(Beginning of SOURCE INFORMATION)

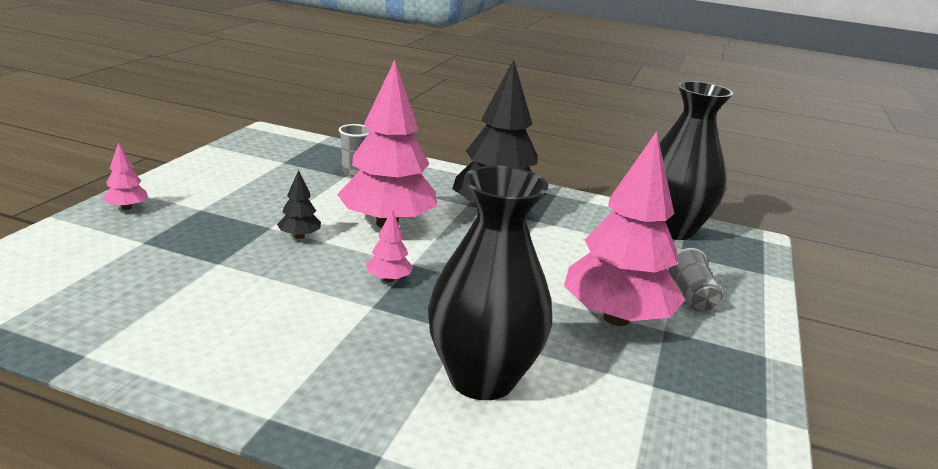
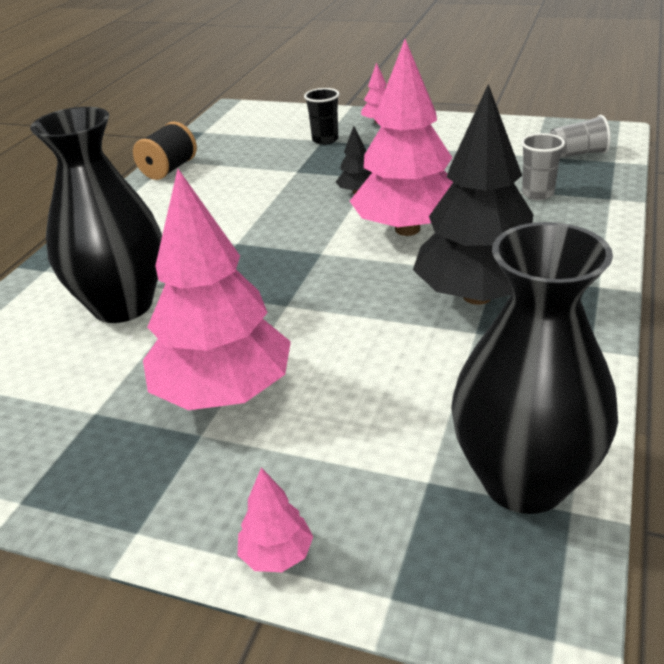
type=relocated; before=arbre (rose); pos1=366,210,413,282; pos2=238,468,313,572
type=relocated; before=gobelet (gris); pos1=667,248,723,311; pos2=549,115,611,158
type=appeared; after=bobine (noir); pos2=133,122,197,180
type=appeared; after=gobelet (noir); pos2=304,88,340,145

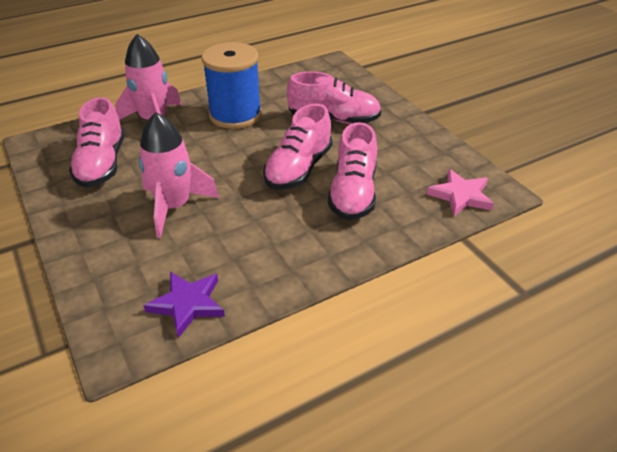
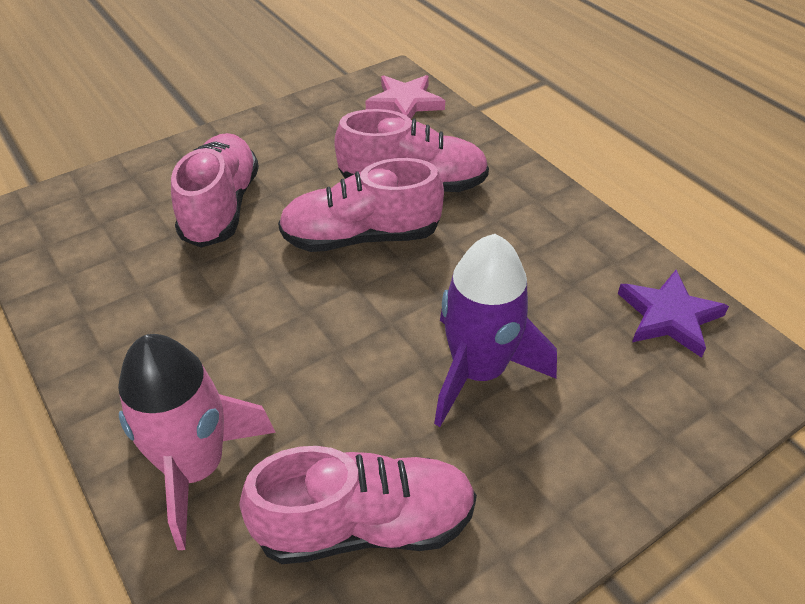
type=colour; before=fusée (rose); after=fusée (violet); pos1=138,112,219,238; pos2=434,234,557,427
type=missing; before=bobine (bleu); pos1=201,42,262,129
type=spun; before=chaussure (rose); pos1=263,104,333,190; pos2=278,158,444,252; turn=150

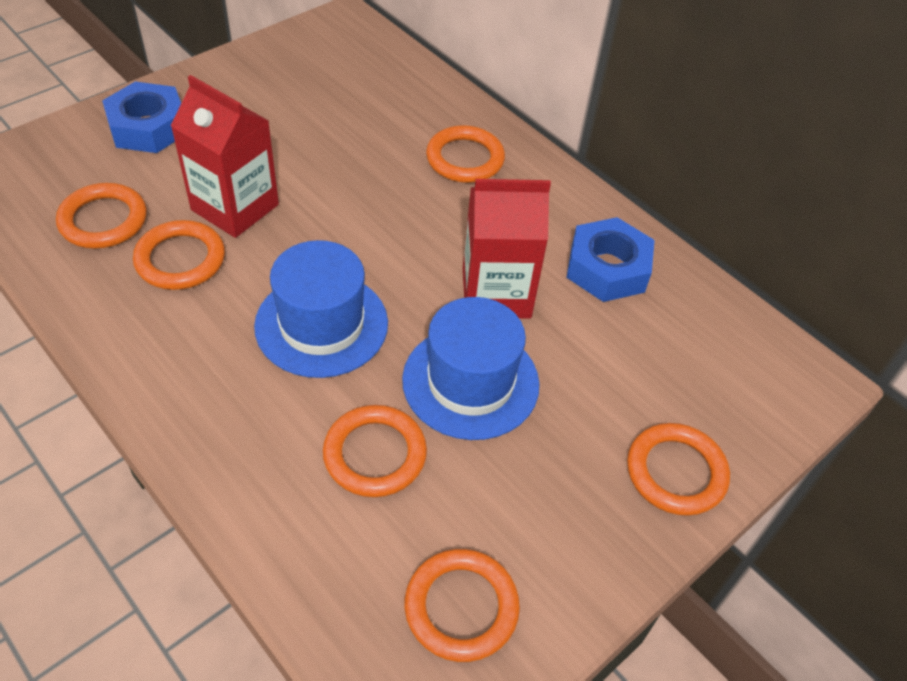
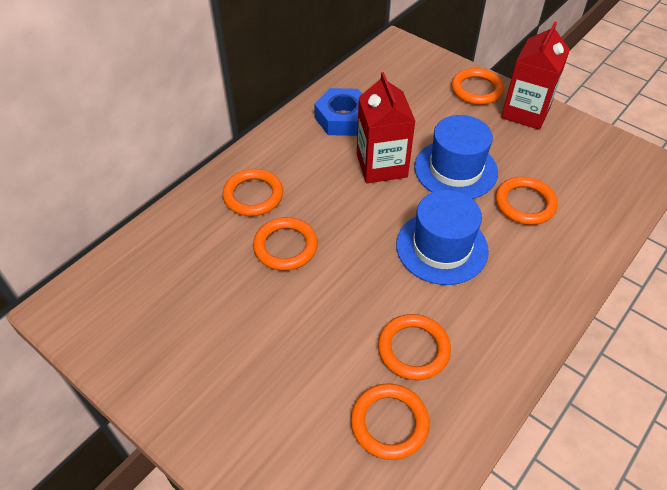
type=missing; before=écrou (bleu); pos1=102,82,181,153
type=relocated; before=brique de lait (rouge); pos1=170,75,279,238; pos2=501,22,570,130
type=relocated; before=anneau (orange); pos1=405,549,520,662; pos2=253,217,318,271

(End of SOURCE INFORMATION)

YOUR GOAL » For this exercise, please set down exactly the lines of the listing above from the line with "type=relocated; before=gobelet (gris);" up to and including the line with "type=spun; before=chaussure (rose);", and no pictures.

RESULT OF THIS TASK »
type=relocated; before=gobelet (gris); pos1=667,248,723,311; pos2=549,115,611,158
type=appeared; after=bobine (noir); pos2=133,122,197,180
type=appeared; after=gobelet (noir); pos2=304,88,340,145

type=colour; before=fusée (rose); after=fusée (violet); pos1=138,112,219,238; pos2=434,234,557,427
type=missing; before=bobine (bleu); pos1=201,42,262,129
type=spun; before=chaussure (rose); pos1=263,104,333,190; pos2=278,158,444,252; turn=150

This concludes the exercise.